-- Instructions for the task --
Starting with the line containing "relocated | mug/grey" and going on through the line containing "75 degrees clockwise |", return the lines of the data below exactly, and only those.

-- Supplied data --
<<<<
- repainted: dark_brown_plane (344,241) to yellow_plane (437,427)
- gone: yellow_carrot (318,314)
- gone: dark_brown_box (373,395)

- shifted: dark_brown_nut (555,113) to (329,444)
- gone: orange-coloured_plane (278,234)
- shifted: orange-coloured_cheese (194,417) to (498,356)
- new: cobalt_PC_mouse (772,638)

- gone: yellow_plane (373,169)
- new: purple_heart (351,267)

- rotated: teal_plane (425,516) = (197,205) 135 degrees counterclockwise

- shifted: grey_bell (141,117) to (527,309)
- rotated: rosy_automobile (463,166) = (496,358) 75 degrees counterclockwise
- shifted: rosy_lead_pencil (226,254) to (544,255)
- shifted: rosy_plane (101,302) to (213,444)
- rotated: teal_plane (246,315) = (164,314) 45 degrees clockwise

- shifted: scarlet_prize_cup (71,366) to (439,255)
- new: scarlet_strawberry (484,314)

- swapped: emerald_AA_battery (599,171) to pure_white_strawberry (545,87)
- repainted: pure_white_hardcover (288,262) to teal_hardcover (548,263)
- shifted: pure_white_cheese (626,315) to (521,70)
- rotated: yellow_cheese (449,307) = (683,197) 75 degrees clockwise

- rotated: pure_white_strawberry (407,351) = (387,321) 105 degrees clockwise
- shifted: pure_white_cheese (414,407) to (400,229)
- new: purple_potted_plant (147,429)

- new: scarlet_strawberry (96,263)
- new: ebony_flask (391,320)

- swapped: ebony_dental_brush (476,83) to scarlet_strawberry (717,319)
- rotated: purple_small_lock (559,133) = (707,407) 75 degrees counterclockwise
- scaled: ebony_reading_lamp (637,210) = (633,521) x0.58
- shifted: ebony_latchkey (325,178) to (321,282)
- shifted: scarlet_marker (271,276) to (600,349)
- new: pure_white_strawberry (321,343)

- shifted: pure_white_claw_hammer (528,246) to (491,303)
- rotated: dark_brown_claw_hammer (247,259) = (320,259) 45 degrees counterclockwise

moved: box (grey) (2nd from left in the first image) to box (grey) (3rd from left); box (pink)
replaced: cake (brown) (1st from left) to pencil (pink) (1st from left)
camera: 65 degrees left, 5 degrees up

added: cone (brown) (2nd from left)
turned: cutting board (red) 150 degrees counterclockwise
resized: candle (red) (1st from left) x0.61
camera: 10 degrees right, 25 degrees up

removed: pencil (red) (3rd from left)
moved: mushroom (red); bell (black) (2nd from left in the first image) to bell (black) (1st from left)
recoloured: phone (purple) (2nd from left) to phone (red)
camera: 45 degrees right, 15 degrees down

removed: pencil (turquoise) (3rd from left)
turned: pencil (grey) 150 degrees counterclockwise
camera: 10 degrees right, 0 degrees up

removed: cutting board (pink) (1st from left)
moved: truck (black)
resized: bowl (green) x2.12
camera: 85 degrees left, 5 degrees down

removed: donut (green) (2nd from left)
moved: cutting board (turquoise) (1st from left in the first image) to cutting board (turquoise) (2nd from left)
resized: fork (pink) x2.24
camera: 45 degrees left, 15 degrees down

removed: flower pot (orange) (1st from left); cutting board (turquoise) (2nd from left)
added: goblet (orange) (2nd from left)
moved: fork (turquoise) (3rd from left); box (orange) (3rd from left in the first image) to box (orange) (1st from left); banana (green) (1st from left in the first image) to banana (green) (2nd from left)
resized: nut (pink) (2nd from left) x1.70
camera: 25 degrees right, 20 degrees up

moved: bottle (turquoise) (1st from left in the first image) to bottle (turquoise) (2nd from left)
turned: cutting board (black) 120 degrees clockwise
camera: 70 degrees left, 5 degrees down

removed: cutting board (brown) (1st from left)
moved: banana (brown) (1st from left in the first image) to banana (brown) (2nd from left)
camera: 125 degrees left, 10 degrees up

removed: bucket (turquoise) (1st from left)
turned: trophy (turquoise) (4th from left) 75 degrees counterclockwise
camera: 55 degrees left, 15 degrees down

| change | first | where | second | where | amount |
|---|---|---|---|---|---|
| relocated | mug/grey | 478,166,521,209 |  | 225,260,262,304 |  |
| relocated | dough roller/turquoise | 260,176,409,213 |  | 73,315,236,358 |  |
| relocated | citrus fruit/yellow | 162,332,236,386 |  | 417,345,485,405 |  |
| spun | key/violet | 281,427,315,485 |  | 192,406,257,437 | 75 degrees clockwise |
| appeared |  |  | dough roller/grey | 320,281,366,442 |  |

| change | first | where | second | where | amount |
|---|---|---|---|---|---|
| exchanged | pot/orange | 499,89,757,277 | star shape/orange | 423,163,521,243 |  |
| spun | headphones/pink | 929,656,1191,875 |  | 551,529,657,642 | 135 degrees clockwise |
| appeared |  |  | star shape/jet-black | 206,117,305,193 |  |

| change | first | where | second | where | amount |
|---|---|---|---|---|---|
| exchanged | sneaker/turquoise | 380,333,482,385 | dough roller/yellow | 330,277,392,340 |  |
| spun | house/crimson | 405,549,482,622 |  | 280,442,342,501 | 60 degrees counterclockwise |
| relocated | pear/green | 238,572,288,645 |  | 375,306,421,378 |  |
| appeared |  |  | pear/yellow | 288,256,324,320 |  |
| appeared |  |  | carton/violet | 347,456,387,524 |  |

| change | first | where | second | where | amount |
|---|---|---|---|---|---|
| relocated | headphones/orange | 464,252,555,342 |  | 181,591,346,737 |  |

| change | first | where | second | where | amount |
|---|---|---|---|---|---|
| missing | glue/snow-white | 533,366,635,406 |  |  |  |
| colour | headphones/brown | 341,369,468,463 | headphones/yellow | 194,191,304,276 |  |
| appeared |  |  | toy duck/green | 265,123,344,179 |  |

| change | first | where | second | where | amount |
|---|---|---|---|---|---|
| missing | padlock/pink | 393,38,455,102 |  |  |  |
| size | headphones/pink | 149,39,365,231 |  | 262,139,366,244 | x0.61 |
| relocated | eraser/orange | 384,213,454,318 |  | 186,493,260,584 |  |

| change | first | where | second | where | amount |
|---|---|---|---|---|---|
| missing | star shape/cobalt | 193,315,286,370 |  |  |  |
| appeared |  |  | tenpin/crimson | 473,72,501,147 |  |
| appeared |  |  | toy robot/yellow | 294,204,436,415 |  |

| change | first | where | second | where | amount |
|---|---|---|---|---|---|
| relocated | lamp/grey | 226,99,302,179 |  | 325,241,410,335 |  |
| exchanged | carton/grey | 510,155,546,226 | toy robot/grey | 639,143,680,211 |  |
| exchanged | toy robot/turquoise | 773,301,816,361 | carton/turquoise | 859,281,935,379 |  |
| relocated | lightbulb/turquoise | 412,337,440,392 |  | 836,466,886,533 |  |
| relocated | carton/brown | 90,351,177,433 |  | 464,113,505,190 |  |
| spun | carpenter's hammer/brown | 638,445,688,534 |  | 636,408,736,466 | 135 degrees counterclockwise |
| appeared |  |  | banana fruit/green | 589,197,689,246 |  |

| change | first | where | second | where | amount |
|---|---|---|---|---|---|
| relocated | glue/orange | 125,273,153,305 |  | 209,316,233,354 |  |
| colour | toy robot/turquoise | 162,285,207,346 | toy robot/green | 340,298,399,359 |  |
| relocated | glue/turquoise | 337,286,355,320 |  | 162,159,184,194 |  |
>>>>
-- Exercise answer --
| relocated | mug/grey | 478,166,521,209 |  | 225,260,262,304 |  |
| relocated | dough roller/turquoise | 260,176,409,213 |  | 73,315,236,358 |  |
| relocated | citrus fruit/yellow | 162,332,236,386 |  | 417,345,485,405 |  |
| spun | key/violet | 281,427,315,485 |  | 192,406,257,437 | 75 degrees clockwise |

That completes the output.